Exercise directions. Starting with the first line and ending after the line that contains "orange line: moved 3 px right, 11 px up", change "brown ellipse" to "gray ellipse" and write out those lines again with nothing else changed.

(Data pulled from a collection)

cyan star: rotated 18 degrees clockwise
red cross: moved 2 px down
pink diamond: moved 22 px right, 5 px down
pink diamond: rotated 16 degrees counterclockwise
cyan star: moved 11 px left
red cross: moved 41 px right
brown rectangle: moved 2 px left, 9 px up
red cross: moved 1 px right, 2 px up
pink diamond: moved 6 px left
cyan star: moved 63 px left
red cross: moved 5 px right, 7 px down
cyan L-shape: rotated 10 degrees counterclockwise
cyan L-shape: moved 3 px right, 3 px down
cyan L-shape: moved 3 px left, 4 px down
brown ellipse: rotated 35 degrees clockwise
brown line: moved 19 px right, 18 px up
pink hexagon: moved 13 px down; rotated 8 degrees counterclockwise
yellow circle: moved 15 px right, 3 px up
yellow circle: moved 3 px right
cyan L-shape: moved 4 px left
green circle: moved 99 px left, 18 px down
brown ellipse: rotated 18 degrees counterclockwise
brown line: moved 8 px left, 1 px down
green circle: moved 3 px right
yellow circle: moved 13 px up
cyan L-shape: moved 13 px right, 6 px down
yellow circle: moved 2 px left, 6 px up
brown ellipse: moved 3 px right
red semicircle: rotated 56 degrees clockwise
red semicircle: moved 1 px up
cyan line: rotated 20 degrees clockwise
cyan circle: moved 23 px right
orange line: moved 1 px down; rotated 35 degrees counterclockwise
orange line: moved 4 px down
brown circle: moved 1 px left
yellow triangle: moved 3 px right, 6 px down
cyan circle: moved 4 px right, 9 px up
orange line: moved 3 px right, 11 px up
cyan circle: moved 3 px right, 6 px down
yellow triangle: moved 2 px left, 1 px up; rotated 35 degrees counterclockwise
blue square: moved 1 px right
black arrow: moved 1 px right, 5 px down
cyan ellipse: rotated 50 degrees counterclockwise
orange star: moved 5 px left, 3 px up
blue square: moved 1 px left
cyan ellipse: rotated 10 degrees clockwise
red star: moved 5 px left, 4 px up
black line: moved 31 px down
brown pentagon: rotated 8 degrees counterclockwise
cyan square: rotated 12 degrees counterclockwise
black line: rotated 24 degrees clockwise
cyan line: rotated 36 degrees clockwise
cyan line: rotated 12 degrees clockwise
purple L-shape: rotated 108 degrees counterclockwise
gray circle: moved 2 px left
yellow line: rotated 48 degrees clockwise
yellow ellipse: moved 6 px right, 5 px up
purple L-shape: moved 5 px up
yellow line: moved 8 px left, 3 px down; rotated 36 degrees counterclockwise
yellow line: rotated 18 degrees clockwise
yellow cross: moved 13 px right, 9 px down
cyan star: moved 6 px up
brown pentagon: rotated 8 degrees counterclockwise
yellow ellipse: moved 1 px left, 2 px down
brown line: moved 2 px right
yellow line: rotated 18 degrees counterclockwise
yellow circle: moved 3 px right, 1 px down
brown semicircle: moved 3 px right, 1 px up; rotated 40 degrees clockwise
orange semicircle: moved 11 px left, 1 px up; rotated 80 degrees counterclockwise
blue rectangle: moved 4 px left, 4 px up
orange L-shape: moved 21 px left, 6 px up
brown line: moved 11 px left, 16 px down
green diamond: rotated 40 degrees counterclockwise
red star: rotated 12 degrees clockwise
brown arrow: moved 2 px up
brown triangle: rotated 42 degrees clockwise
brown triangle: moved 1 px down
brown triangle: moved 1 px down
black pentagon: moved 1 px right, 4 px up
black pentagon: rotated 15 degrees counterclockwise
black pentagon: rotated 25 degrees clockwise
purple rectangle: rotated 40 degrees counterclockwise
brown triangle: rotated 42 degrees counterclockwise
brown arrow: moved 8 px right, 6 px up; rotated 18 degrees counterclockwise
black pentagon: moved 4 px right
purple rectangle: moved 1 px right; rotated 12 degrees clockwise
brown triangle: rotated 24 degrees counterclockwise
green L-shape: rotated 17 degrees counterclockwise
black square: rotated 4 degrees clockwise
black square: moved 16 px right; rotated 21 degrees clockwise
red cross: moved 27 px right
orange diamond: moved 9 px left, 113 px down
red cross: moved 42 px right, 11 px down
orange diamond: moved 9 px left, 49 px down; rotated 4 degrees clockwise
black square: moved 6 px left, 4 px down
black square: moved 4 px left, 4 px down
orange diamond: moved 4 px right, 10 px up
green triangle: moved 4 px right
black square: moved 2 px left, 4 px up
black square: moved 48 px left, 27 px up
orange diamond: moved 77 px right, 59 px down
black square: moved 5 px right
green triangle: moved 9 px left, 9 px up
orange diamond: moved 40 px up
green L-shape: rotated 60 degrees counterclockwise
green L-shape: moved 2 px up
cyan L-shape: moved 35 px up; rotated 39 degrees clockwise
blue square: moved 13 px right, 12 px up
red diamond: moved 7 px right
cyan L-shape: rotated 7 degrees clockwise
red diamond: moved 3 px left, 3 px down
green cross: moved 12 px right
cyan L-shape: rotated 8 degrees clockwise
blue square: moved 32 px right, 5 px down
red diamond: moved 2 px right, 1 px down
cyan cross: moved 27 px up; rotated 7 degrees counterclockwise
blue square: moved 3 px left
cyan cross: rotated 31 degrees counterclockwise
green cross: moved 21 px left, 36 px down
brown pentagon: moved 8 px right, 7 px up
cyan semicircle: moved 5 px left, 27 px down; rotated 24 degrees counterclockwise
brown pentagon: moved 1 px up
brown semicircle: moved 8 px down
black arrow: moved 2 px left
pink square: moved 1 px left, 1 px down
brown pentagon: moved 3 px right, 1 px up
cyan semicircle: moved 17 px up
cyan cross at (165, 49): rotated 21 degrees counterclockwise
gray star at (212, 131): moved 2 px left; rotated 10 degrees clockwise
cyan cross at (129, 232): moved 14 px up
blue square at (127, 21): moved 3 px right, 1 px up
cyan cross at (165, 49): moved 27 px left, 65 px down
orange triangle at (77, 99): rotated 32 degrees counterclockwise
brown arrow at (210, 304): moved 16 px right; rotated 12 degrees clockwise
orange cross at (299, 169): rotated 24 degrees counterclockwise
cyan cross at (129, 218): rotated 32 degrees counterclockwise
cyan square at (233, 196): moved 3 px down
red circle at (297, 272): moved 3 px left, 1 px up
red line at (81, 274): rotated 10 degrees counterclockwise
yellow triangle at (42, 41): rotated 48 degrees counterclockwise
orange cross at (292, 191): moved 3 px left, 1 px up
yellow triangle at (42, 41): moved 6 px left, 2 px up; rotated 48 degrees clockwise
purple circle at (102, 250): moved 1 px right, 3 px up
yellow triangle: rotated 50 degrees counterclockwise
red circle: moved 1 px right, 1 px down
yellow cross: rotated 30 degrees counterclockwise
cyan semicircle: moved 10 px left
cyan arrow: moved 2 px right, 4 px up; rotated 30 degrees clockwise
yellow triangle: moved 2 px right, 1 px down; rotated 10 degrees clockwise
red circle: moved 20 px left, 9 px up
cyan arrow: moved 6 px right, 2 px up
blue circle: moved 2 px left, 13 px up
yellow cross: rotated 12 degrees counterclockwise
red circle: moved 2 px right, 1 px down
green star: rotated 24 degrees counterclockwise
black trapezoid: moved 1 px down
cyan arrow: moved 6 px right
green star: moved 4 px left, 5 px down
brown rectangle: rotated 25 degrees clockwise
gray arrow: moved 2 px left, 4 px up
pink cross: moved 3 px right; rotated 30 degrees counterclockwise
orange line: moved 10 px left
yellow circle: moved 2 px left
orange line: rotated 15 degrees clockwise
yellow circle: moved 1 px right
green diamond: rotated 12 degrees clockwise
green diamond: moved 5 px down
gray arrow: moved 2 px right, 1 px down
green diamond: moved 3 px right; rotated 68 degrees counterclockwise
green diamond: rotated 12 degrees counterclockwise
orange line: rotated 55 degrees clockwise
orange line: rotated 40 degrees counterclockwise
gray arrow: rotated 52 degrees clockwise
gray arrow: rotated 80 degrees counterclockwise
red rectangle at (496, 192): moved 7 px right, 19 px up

Output for this task.
cyan star: rotated 18 degrees clockwise
red cross: moved 2 px down
pink diamond: moved 22 px right, 5 px down
pink diamond: rotated 16 degrees counterclockwise
cyan star: moved 11 px left
red cross: moved 41 px right
brown rectangle: moved 2 px left, 9 px up
red cross: moved 1 px right, 2 px up
pink diamond: moved 6 px left
cyan star: moved 63 px left
red cross: moved 5 px right, 7 px down
cyan L-shape: rotated 10 degrees counterclockwise
cyan L-shape: moved 3 px right, 3 px down
cyan L-shape: moved 3 px left, 4 px down
gray ellipse: rotated 35 degrees clockwise
brown line: moved 19 px right, 18 px up
pink hexagon: moved 13 px down; rotated 8 degrees counterclockwise
yellow circle: moved 15 px right, 3 px up
yellow circle: moved 3 px right
cyan L-shape: moved 4 px left
green circle: moved 99 px left, 18 px down
gray ellipse: rotated 18 degrees counterclockwise
brown line: moved 8 px left, 1 px down
green circle: moved 3 px right
yellow circle: moved 13 px up
cyan L-shape: moved 13 px right, 6 px down
yellow circle: moved 2 px left, 6 px up
gray ellipse: moved 3 px right
red semicircle: rotated 56 degrees clockwise
red semicircle: moved 1 px up
cyan line: rotated 20 degrees clockwise
cyan circle: moved 23 px right
orange line: moved 1 px down; rotated 35 degrees counterclockwise
orange line: moved 4 px down
brown circle: moved 1 px left
yellow triangle: moved 3 px right, 6 px down
cyan circle: moved 4 px right, 9 px up
orange line: moved 3 px right, 11 px up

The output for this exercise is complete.